YOUR OBJECTIVE: The records below are to be returned exactly as written, minus their pictures.

INPUT DATA:
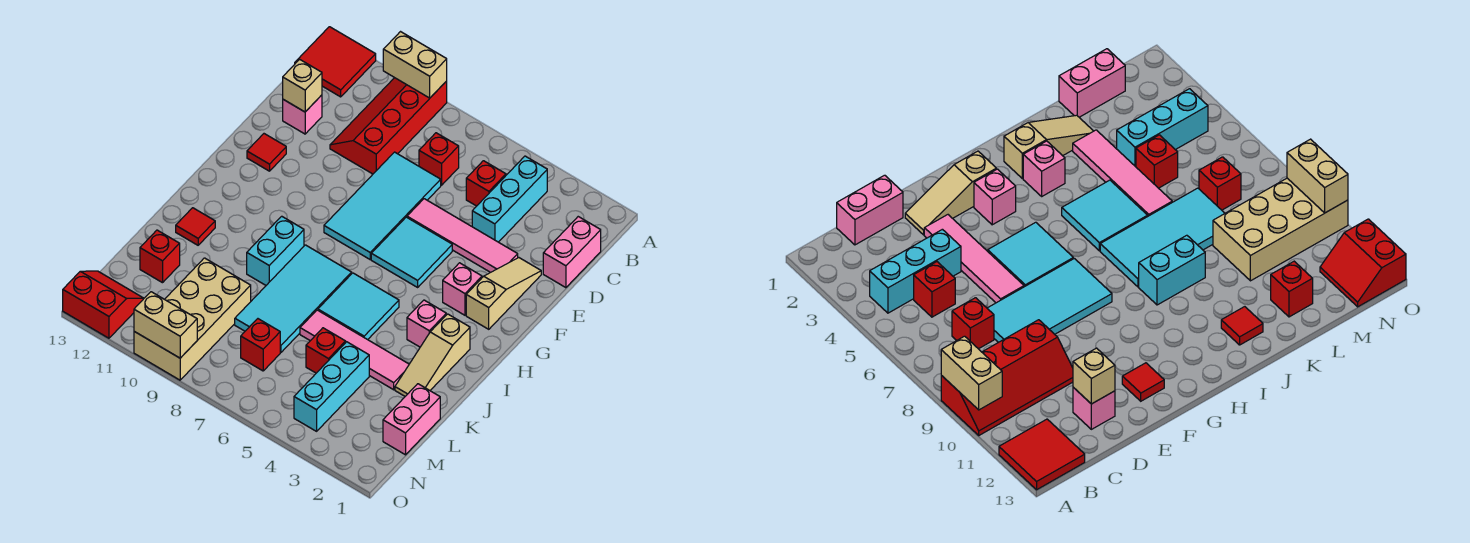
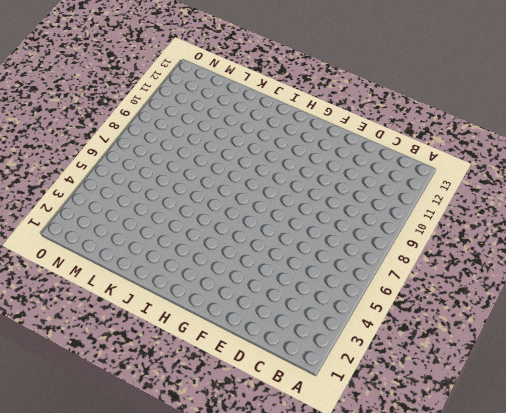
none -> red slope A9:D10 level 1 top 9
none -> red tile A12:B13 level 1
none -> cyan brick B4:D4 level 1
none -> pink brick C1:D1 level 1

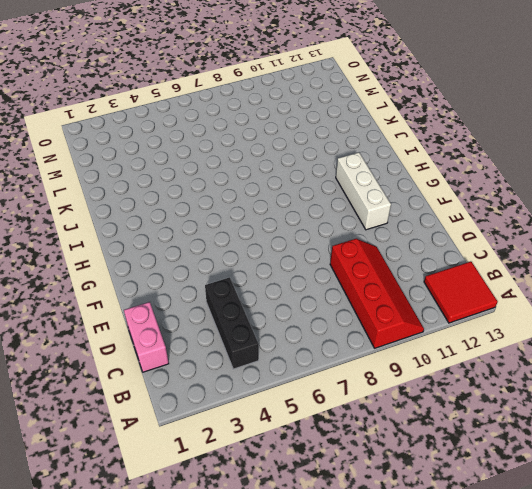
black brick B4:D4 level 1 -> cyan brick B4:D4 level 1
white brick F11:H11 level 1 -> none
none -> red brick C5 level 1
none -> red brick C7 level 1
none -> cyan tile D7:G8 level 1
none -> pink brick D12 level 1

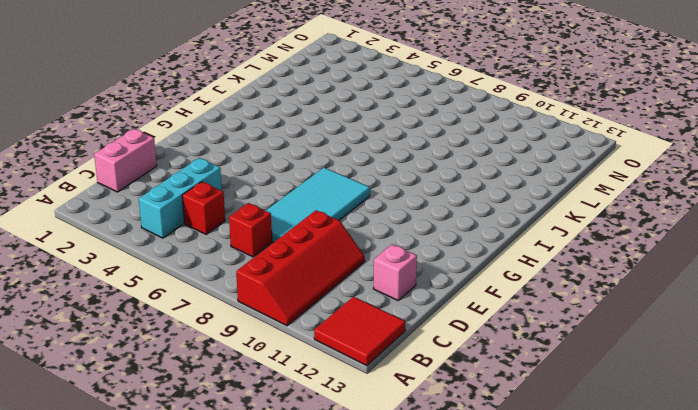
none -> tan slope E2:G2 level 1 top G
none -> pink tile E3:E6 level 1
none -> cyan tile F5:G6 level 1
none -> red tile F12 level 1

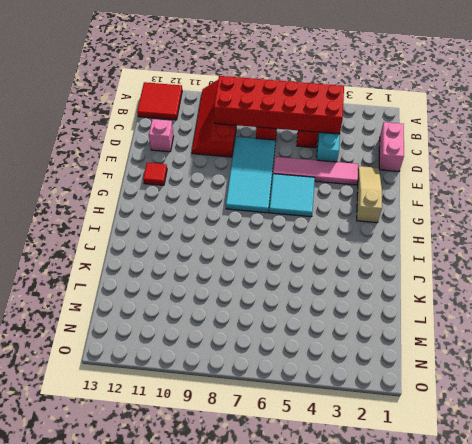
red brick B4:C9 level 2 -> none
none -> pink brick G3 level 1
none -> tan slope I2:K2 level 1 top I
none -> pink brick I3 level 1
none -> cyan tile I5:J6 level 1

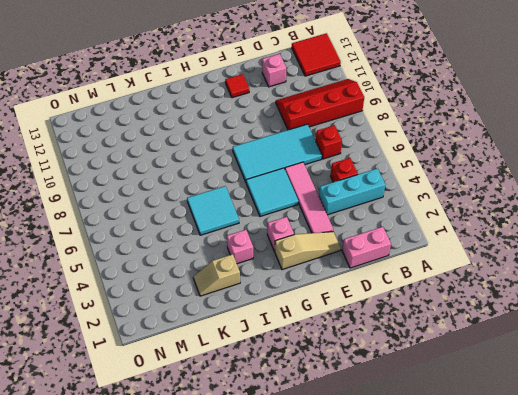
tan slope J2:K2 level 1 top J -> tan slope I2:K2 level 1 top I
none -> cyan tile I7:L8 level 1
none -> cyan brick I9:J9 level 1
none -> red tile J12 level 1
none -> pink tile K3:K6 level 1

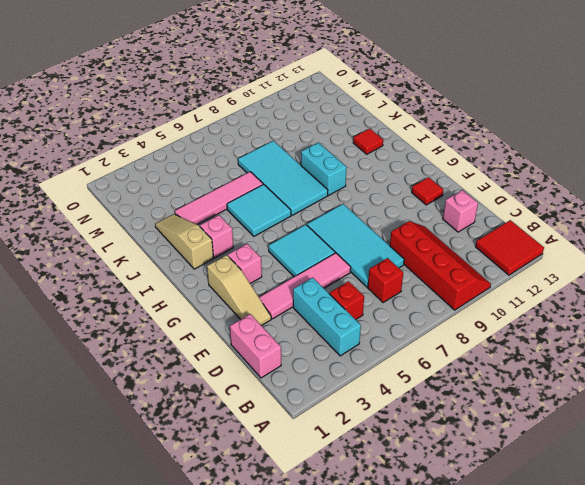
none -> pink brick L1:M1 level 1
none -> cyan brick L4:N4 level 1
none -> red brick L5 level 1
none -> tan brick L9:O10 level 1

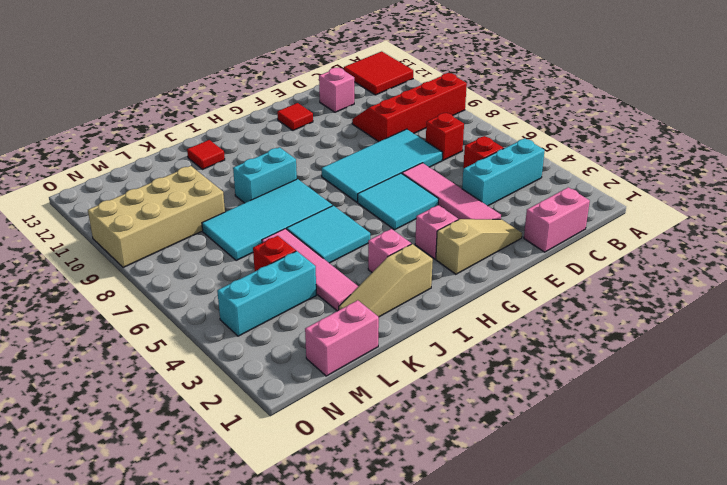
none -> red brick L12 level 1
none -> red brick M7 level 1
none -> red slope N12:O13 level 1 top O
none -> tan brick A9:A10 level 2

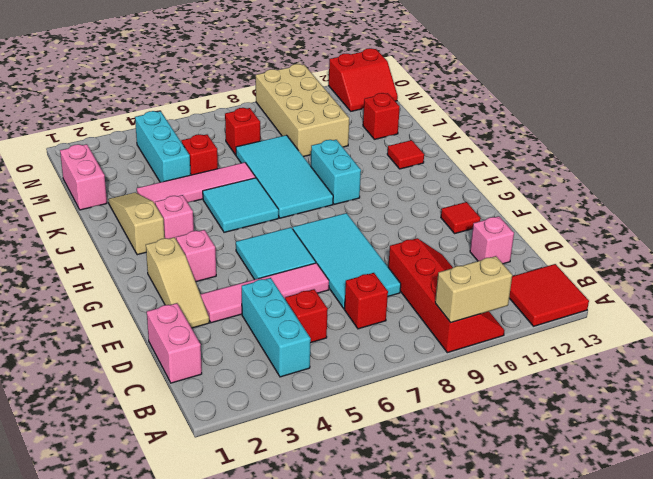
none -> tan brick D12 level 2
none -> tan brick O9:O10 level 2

WRITTEN ANSWER:
none -> red slope A9:D10 level 1 top 9
none -> red tile A12:B13 level 1
none -> cyan brick B4:D4 level 1
none -> pink brick C1:D1 level 1

black brick B4:D4 level 1 -> cyan brick B4:D4 level 1
white brick F11:H11 level 1 -> none
none -> red brick C5 level 1
none -> red brick C7 level 1
none -> cyan tile D7:G8 level 1
none -> pink brick D12 level 1

none -> tan slope E2:G2 level 1 top G
none -> pink tile E3:E6 level 1
none -> cyan tile F5:G6 level 1
none -> red tile F12 level 1

red brick B4:C9 level 2 -> none
none -> pink brick G3 level 1
none -> tan slope I2:K2 level 1 top I
none -> pink brick I3 level 1
none -> cyan tile I5:J6 level 1

tan slope J2:K2 level 1 top J -> tan slope I2:K2 level 1 top I
none -> cyan tile I7:L8 level 1
none -> cyan brick I9:J9 level 1
none -> red tile J12 level 1
none -> pink tile K3:K6 level 1

none -> pink brick L1:M1 level 1
none -> cyan brick L4:N4 level 1
none -> red brick L5 level 1
none -> tan brick L9:O10 level 1

none -> red brick L12 level 1
none -> red brick M7 level 1
none -> red slope N12:O13 level 1 top O
none -> tan brick A9:A10 level 2

none -> tan brick D12 level 2
none -> tan brick O9:O10 level 2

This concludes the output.